Records from a dataset:
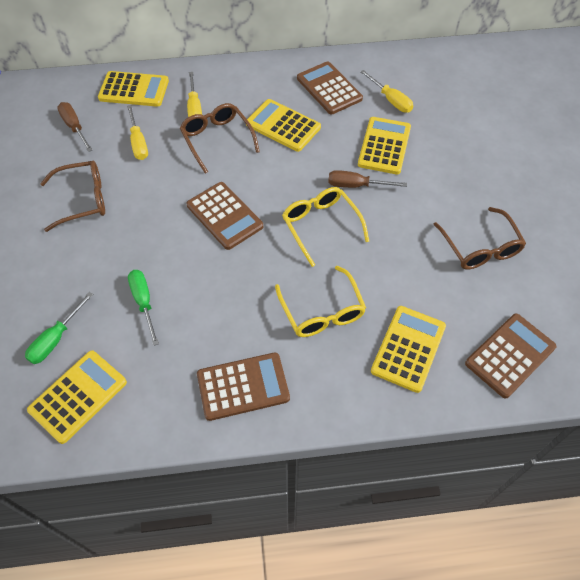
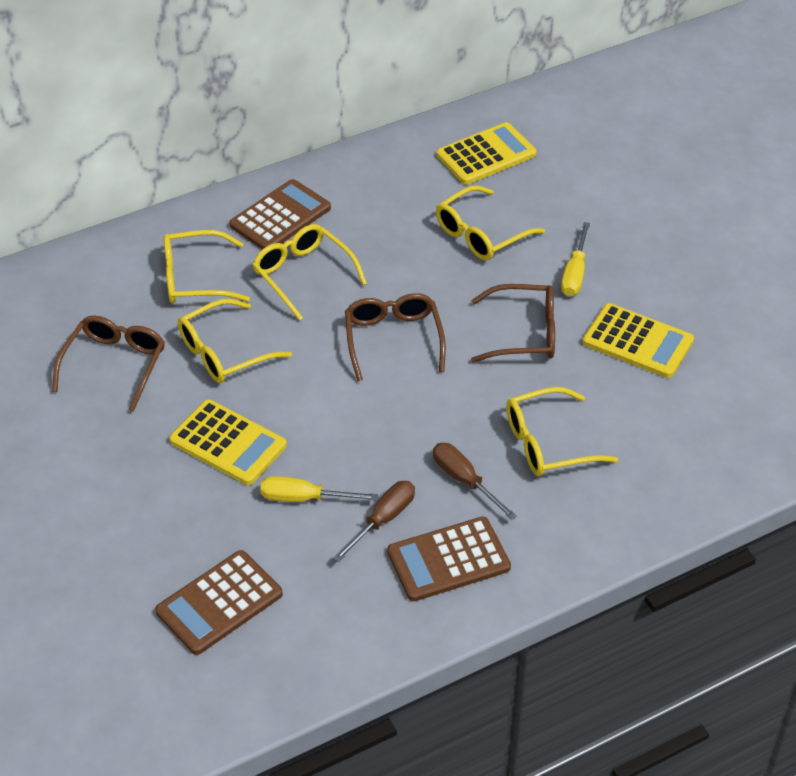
brown calculator: 4 -> 3
green screwdriver: 2 -> 0
yellow calculator: 5 -> 3
yellow glasses: 2 -> 5
yellow screwdriver: 3 -> 2

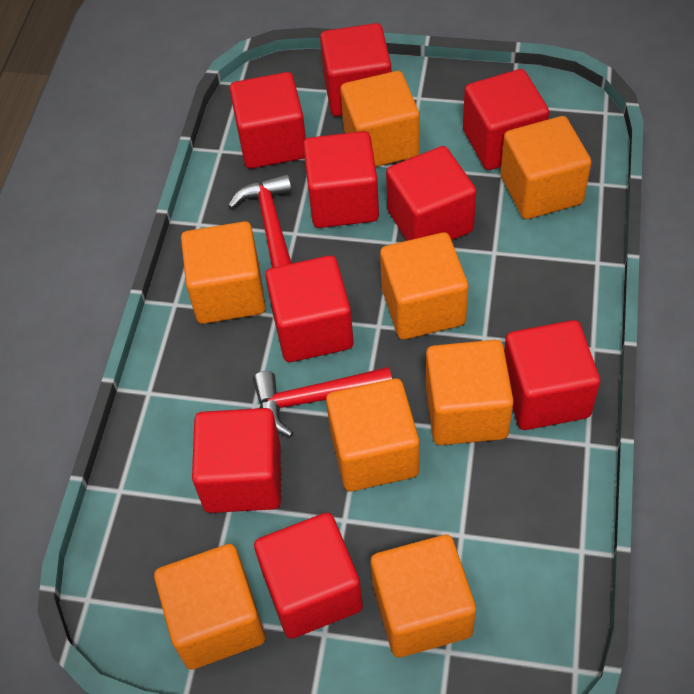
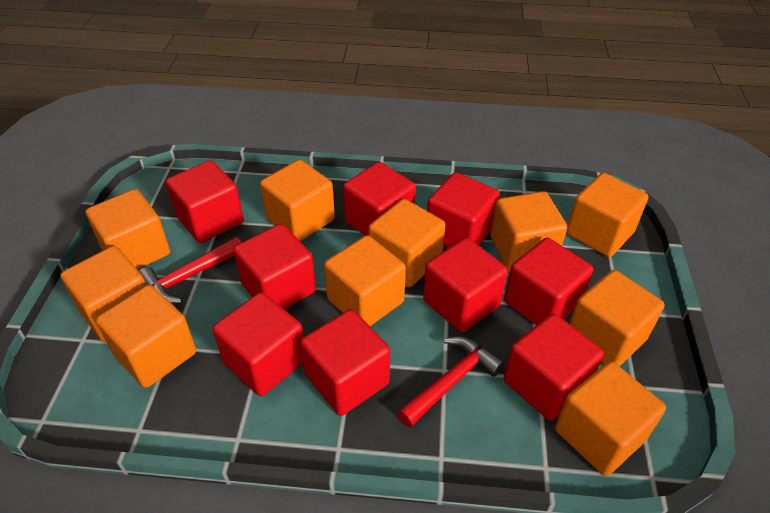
orange cube: 8 -> 10

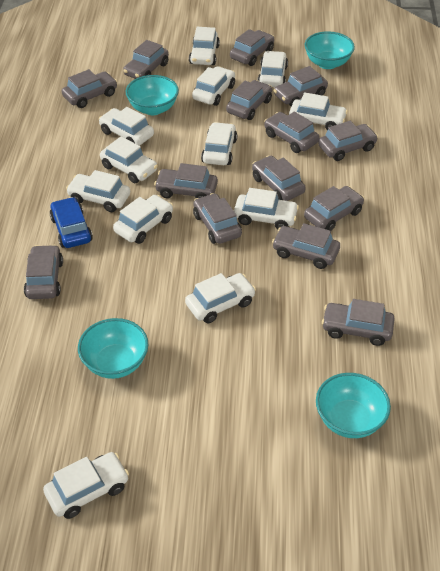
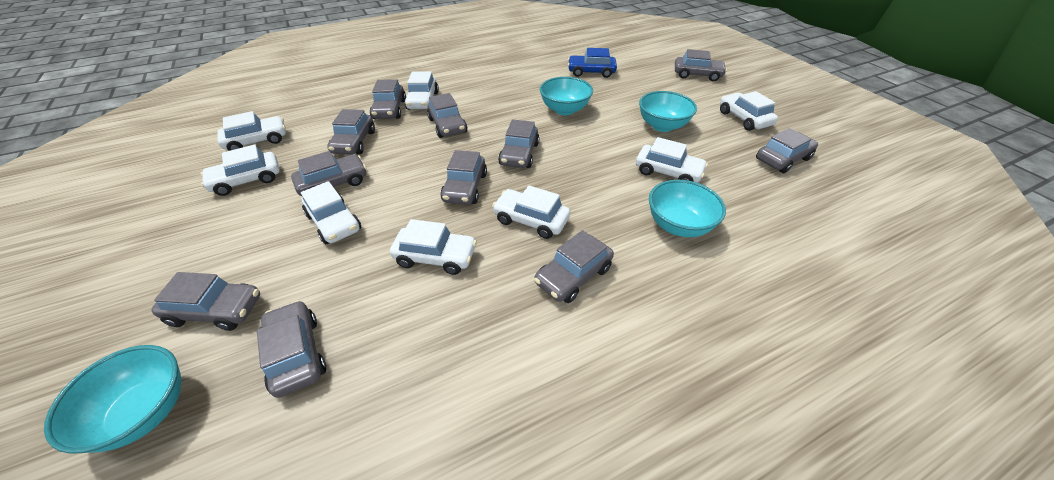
grey car: 14 -> 11
white car: 12 -> 8

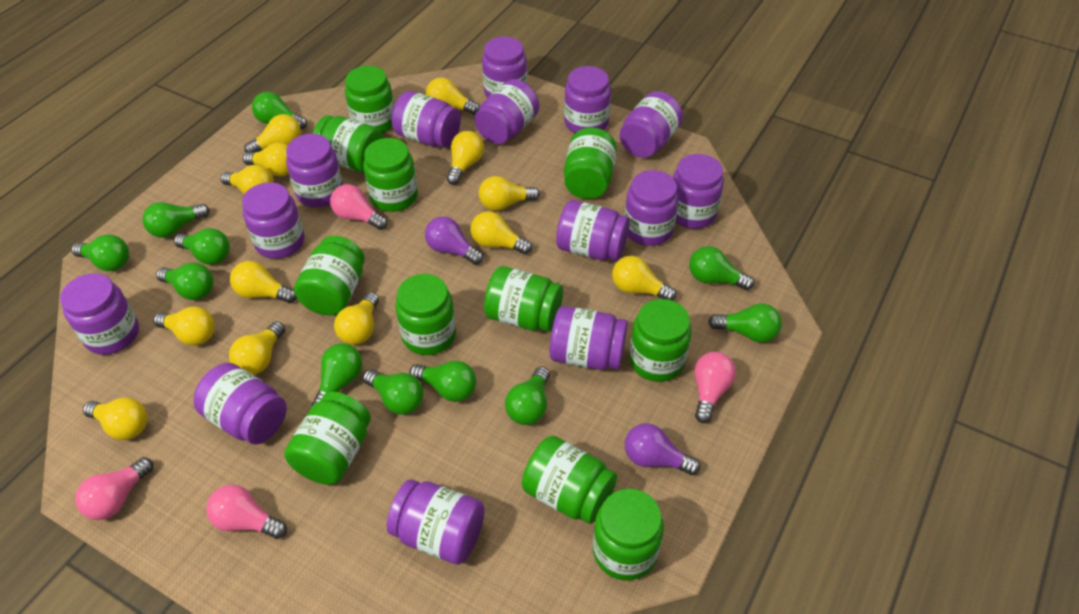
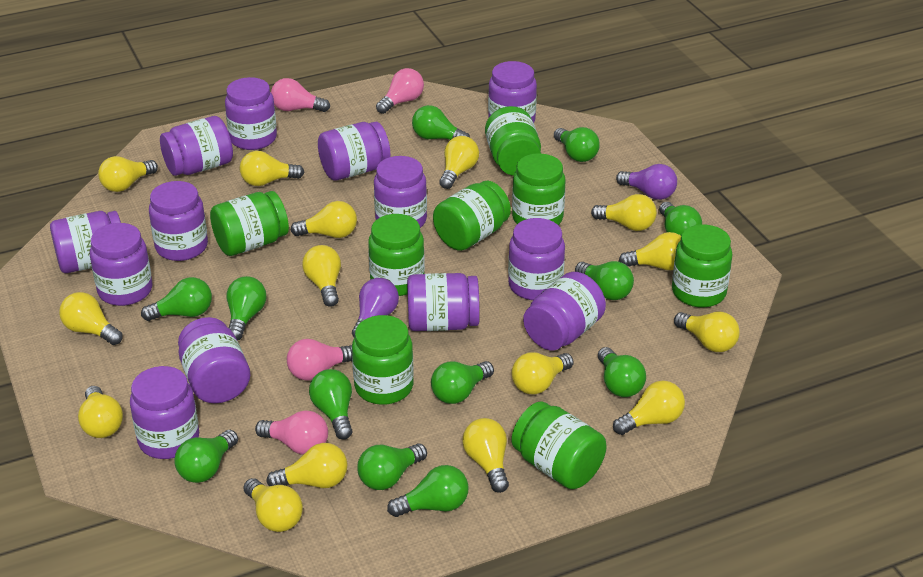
green jar: 11 -> 8
green light bulb: 11 -> 12
purple jar: 14 -> 13
yellow light bulb: 13 -> 15

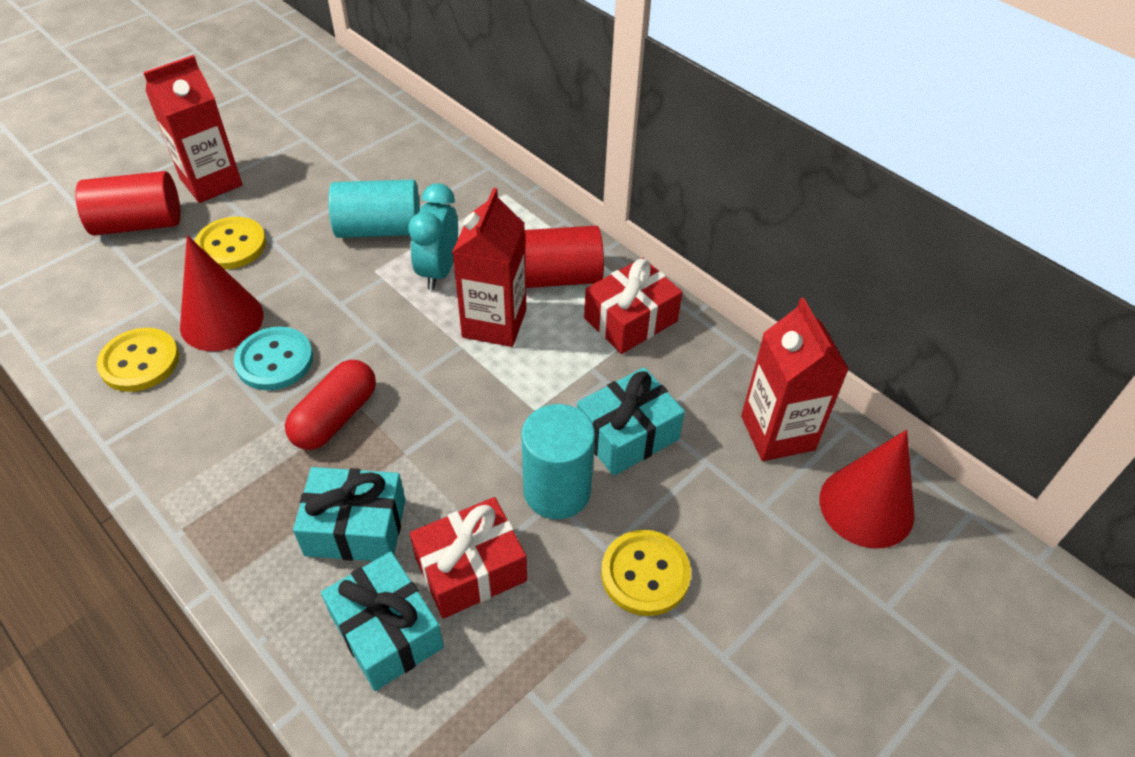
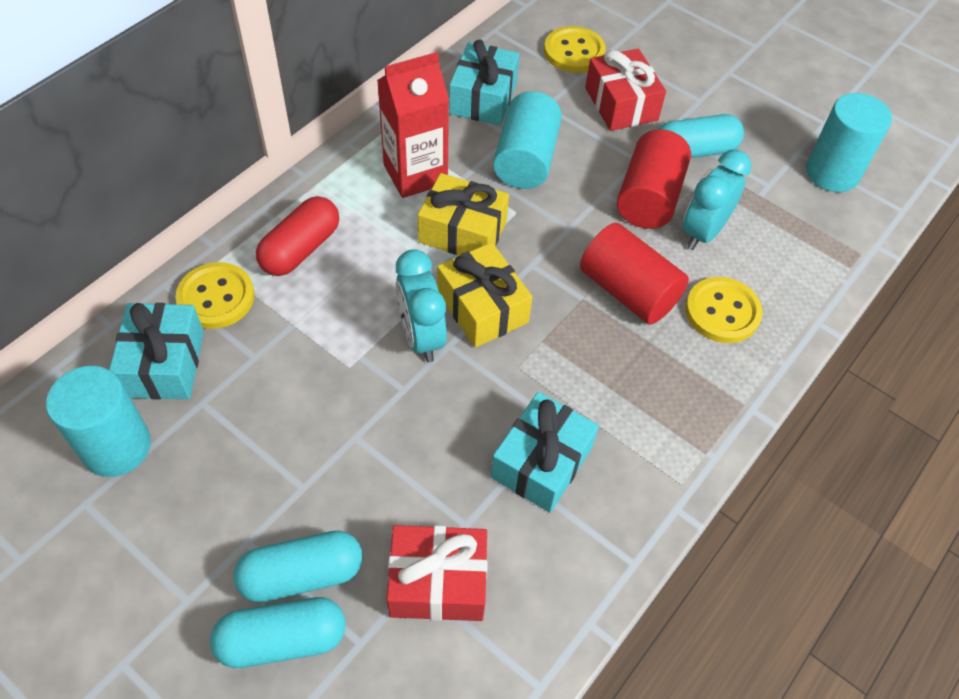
red carton: 3 -> 1
red cone: 2 -> 0
turquoise button: 1 -> 0
turquoise capsule: 0 -> 3
turquoise clock: 1 -> 2
turquoise cylinder: 2 -> 3
yellow gift: 0 -> 2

What you are asked to do: Exactly the lines from the one holding "turquoise capsule: 0 -> 3" through the end of the records above are to be returned, and nothing else.

Answer to the problem:
turquoise capsule: 0 -> 3
turquoise clock: 1 -> 2
turquoise cylinder: 2 -> 3
yellow gift: 0 -> 2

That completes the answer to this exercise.